Description of the task → Could you pull the text of every row below out word for word, leaving the pictures out?

Data provided →
........
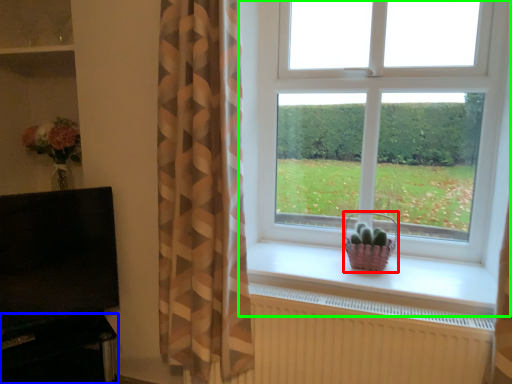
Question: Which object is positioned farthest from basket (highlighted by a red box)? Select from entertainment center (highlighted by a blue box) and window (highlighted by a green box).

Choices:
 (A) entertainment center
 (B) window

Answer: (A)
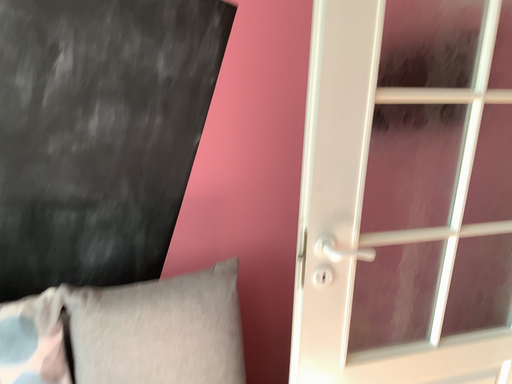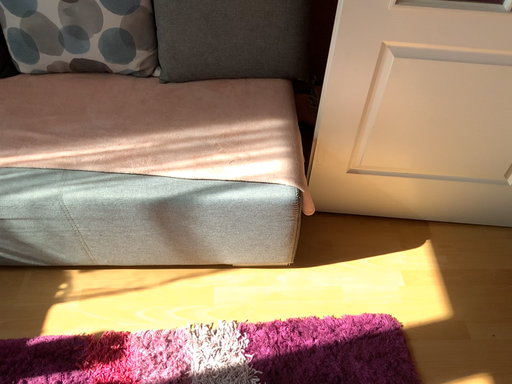
Question: Which way did the camera rotate in the video?

Choices:
 (A) rotated right
 (B) rotated left

Answer: (B)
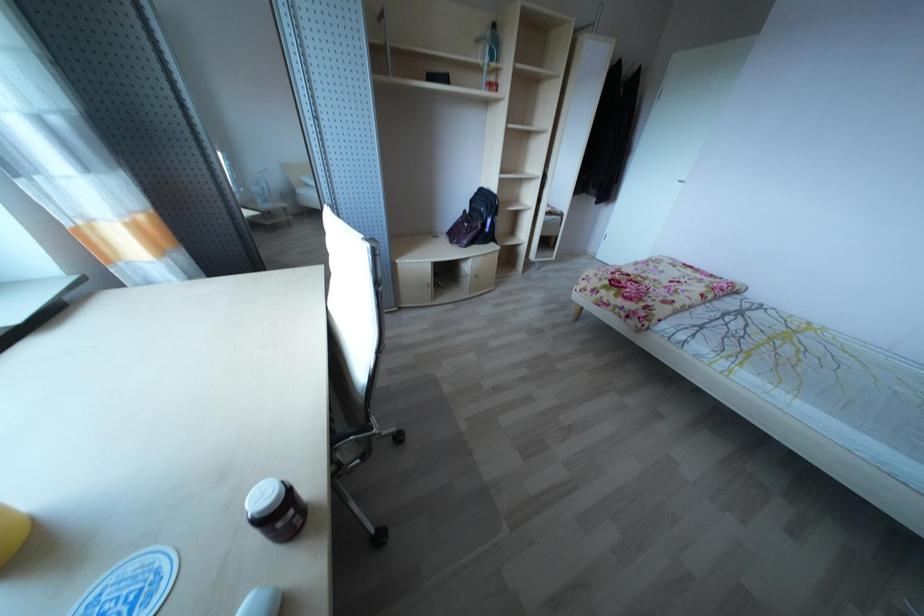
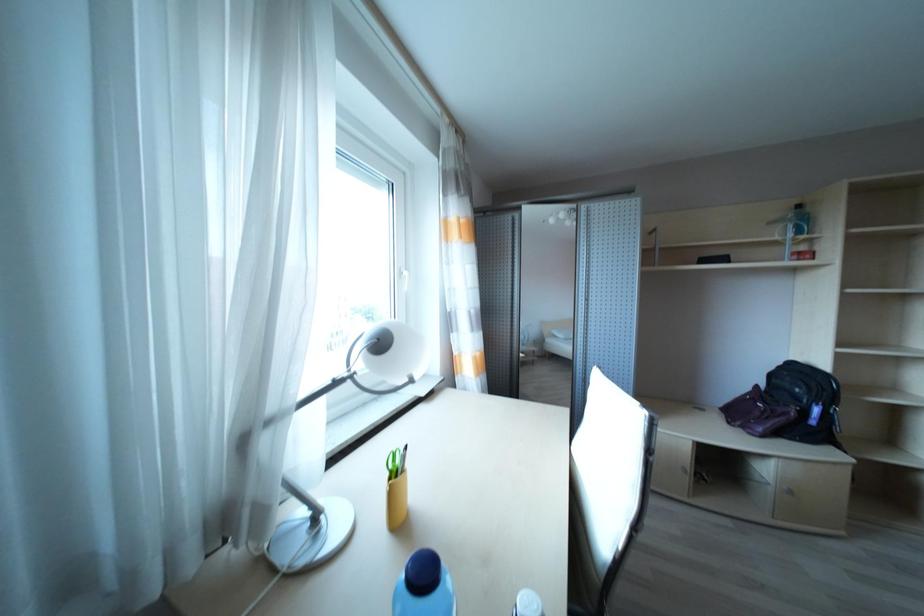
The first image is from the beginning of the video and the second image is from the end. How did the camera likely rotate when shooting the video?

The camera's rotation is toward left-up.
........
Answer in full →
Question: Which object is positioned farthest from basket (highlighted by a red box)? Select from entertainment center (highlighted by a blue box) and window (highlighted by a green box).

Choices:
 (A) entertainment center
 (B) window

Answer: (A)
Question: Which way did the camera rotate in the video?

Choices:
 (A) rotated right
 (B) rotated left

Answer: (B)
The first image is from the beginning of the video and the second image is from the end. How did the camera likely rotate when shooting the video?

The camera's rotation is toward left-up.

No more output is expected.